§ **WHAT YOU ARE ASKED TO DO**: Each line from the one containing "none -> grey brick D5 level 1" to the end of the data must be copied exactly, the first and last included; no other lines and no pictures belong in the copy.

§ **DATA EXTRACT**:
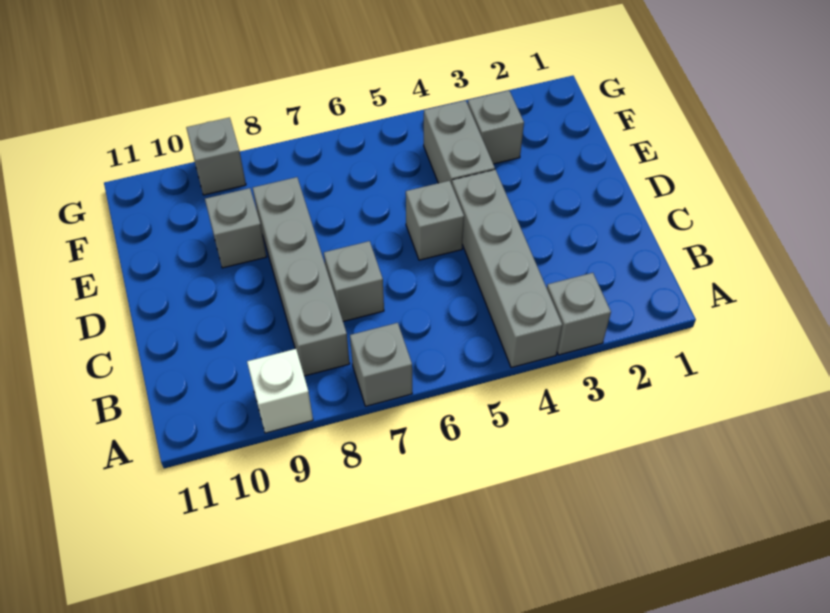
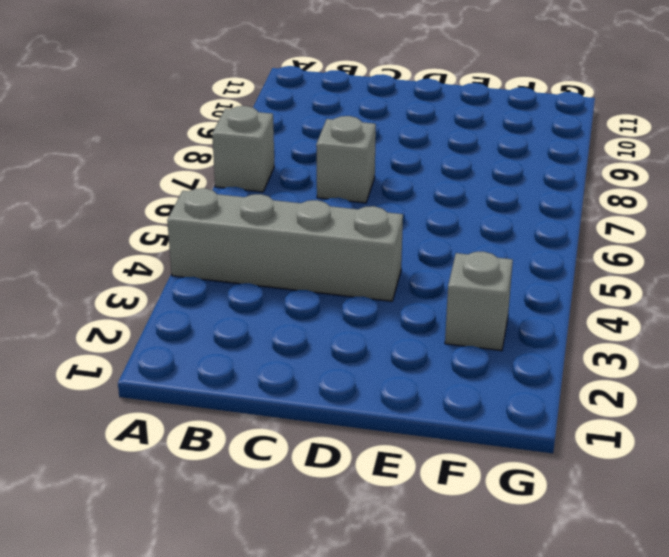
none -> grey brick A3 level 1
none -> white brick A9 level 1

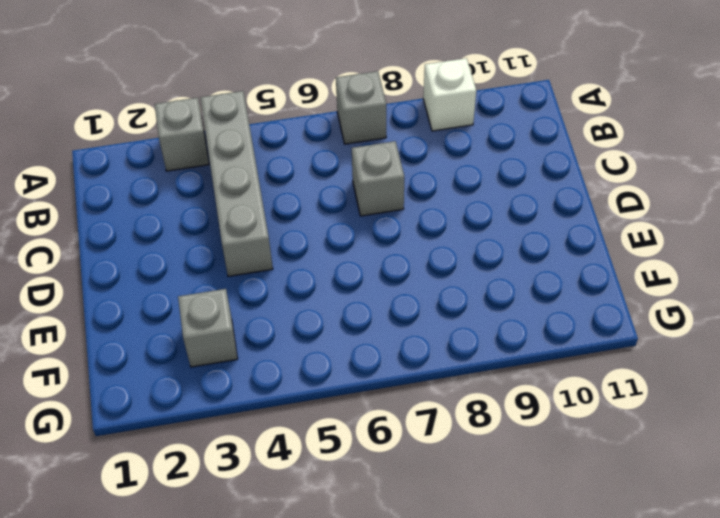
none -> grey brick B8:E8 level 1
none -> grey brick D5 level 1

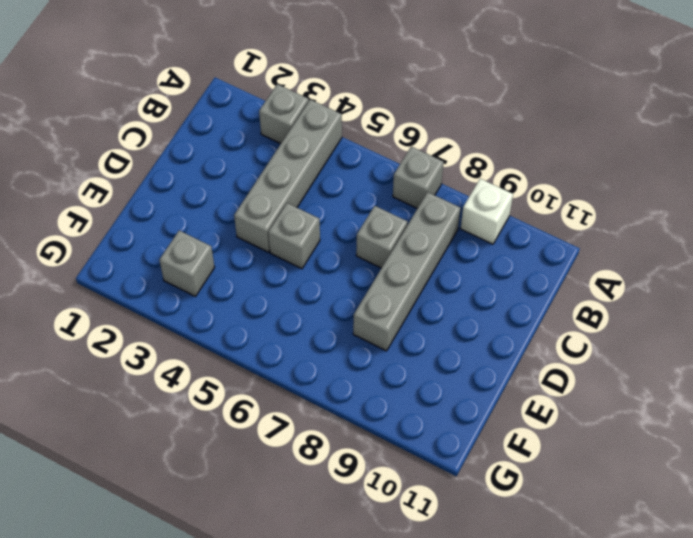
none -> grey brick E4:F4 level 1
none -> grey brick E9 level 1

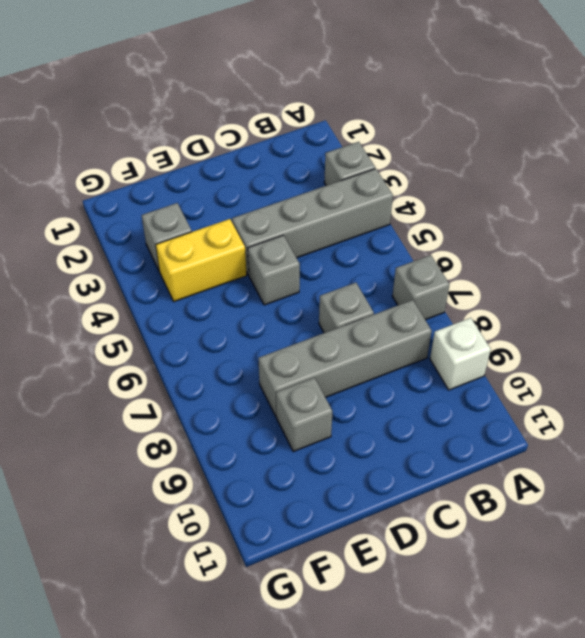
yellow brick E4:F4 level 1 -> grey brick E4:F4 level 1
none -> grey brick G9 level 1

§ **SOLUTION TO THIS EXERCISE**:
none -> grey brick D5 level 1

none -> grey brick E4:F4 level 1
none -> grey brick E9 level 1

yellow brick E4:F4 level 1 -> grey brick E4:F4 level 1
none -> grey brick G9 level 1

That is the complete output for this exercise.